__Task brief__:
Below are the records. Retype exactly the lines between the lines holding "D201: LED (A" and "U1 pin GND: none -> DGND", inclusive.

__Data under study__:
────────────────
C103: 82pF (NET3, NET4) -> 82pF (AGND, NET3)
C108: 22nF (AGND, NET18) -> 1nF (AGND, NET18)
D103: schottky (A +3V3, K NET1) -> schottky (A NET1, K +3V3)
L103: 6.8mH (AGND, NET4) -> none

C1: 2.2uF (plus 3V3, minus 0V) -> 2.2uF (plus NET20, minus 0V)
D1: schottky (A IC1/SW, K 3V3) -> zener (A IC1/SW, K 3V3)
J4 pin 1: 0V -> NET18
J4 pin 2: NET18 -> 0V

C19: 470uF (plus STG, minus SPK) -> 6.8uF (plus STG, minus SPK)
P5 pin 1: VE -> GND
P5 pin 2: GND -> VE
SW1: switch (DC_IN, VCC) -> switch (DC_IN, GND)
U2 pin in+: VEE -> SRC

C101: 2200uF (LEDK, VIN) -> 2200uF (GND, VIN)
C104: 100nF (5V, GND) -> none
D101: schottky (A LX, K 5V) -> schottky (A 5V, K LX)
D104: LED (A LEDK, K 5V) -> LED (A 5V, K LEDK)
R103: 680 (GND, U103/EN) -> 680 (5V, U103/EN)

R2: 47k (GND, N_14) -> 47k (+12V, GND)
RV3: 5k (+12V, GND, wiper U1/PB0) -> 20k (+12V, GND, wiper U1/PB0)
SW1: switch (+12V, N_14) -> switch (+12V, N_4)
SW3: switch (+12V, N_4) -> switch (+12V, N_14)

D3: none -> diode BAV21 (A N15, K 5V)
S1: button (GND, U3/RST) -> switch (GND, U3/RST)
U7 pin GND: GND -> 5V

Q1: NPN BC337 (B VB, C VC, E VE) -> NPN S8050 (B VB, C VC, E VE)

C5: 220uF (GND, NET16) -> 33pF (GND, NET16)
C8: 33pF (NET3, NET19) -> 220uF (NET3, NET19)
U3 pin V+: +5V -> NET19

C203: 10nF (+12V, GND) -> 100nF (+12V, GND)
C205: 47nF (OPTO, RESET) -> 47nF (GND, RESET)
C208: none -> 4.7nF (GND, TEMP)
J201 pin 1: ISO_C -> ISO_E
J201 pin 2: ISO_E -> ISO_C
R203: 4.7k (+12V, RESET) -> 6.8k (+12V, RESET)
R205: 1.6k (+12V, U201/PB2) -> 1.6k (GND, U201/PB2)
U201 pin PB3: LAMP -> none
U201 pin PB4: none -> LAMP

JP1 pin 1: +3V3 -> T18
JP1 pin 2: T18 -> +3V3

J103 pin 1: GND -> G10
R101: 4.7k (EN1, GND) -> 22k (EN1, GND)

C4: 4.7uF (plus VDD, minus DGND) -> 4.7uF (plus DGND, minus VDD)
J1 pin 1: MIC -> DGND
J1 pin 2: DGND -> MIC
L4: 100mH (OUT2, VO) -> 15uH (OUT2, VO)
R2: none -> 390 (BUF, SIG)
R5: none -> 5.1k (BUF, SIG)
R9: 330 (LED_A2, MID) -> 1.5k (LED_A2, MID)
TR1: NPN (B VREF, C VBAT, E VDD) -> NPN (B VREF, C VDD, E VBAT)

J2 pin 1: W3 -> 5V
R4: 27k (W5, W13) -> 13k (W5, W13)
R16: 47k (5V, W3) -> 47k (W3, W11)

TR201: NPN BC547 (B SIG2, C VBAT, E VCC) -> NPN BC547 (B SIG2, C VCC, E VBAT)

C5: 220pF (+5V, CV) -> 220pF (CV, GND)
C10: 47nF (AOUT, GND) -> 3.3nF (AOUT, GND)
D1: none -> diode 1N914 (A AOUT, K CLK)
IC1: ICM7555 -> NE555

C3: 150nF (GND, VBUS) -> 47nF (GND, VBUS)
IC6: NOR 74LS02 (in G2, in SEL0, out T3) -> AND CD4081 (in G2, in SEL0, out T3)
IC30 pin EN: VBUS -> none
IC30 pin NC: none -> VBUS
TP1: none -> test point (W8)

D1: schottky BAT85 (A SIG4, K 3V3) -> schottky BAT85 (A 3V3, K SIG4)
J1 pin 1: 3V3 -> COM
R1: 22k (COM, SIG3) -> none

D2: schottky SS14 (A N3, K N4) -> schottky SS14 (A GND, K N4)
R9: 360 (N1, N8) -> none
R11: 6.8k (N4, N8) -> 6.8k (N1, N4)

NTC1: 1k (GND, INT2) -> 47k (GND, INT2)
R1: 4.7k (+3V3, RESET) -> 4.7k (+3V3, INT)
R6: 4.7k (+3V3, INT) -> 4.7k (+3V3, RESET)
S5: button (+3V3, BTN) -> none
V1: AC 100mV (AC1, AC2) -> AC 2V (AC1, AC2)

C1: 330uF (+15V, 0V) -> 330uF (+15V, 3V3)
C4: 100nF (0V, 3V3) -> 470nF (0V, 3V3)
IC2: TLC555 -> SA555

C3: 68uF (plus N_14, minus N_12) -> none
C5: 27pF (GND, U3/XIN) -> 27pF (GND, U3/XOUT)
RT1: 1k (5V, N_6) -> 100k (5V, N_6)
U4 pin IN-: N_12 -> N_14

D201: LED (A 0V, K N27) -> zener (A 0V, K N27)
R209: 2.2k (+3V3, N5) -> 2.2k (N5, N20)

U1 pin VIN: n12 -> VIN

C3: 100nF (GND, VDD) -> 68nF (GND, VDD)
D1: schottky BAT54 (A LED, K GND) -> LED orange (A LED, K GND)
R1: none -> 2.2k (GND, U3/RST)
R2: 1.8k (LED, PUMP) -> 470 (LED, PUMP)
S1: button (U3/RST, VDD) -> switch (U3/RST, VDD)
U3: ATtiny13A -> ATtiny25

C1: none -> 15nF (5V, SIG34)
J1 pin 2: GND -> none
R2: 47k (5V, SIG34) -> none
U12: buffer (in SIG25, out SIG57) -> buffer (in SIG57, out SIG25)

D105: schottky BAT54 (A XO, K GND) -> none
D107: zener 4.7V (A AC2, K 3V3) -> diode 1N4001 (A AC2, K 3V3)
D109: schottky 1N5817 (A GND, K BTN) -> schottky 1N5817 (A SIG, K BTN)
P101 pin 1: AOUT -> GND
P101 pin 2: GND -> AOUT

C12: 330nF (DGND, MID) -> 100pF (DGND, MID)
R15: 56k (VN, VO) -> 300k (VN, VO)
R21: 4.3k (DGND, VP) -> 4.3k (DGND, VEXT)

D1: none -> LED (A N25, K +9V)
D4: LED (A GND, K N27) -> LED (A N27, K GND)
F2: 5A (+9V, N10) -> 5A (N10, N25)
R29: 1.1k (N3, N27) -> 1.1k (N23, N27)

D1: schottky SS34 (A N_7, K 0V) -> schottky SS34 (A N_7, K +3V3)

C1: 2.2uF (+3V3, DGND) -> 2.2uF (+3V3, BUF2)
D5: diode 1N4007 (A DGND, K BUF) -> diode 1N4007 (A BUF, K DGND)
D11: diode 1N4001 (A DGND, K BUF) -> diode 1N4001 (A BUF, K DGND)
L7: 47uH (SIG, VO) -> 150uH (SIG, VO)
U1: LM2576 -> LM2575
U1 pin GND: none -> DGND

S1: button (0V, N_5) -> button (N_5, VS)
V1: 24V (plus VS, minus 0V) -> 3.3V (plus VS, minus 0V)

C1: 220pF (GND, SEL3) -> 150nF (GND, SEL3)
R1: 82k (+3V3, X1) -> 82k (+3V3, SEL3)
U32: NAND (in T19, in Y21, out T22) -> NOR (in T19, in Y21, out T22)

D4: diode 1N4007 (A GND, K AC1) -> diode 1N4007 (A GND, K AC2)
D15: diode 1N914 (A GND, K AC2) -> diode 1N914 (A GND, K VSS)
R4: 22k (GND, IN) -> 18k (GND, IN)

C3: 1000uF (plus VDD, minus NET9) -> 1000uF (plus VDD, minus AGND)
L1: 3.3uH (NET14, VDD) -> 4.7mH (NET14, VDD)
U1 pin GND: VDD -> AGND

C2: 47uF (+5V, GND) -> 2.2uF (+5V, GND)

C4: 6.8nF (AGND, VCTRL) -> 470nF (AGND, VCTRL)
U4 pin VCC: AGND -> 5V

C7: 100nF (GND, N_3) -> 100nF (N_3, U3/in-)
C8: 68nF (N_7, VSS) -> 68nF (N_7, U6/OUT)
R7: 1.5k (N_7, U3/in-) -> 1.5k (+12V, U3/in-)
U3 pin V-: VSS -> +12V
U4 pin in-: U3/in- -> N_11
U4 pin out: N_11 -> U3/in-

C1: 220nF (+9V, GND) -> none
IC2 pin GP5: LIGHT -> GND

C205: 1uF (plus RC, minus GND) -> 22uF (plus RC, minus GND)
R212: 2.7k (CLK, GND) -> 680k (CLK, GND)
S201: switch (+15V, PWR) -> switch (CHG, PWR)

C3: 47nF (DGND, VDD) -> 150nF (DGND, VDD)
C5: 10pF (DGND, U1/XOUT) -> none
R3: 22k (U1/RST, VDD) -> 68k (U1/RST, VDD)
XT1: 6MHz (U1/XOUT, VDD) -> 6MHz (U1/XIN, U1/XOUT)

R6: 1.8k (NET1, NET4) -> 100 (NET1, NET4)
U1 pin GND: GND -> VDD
────────────────
__Answer to this exercise__:
D201: LED (A 0V, K N27) -> zener (A 0V, K N27)
R209: 2.2k (+3V3, N5) -> 2.2k (N5, N20)

U1 pin VIN: n12 -> VIN

C3: 100nF (GND, VDD) -> 68nF (GND, VDD)
D1: schottky BAT54 (A LED, K GND) -> LED orange (A LED, K GND)
R1: none -> 2.2k (GND, U3/RST)
R2: 1.8k (LED, PUMP) -> 470 (LED, PUMP)
S1: button (U3/RST, VDD) -> switch (U3/RST, VDD)
U3: ATtiny13A -> ATtiny25

C1: none -> 15nF (5V, SIG34)
J1 pin 2: GND -> none
R2: 47k (5V, SIG34) -> none
U12: buffer (in SIG25, out SIG57) -> buffer (in SIG57, out SIG25)

D105: schottky BAT54 (A XO, K GND) -> none
D107: zener 4.7V (A AC2, K 3V3) -> diode 1N4001 (A AC2, K 3V3)
D109: schottky 1N5817 (A GND, K BTN) -> schottky 1N5817 (A SIG, K BTN)
P101 pin 1: AOUT -> GND
P101 pin 2: GND -> AOUT

C12: 330nF (DGND, MID) -> 100pF (DGND, MID)
R15: 56k (VN, VO) -> 300k (VN, VO)
R21: 4.3k (DGND, VP) -> 4.3k (DGND, VEXT)

D1: none -> LED (A N25, K +9V)
D4: LED (A GND, K N27) -> LED (A N27, K GND)
F2: 5A (+9V, N10) -> 5A (N10, N25)
R29: 1.1k (N3, N27) -> 1.1k (N23, N27)

D1: schottky SS34 (A N_7, K 0V) -> schottky SS34 (A N_7, K +3V3)

C1: 2.2uF (+3V3, DGND) -> 2.2uF (+3V3, BUF2)
D5: diode 1N4007 (A DGND, K BUF) -> diode 1N4007 (A BUF, K DGND)
D11: diode 1N4001 (A DGND, K BUF) -> diode 1N4001 (A BUF, K DGND)
L7: 47uH (SIG, VO) -> 150uH (SIG, VO)
U1: LM2576 -> LM2575
U1 pin GND: none -> DGND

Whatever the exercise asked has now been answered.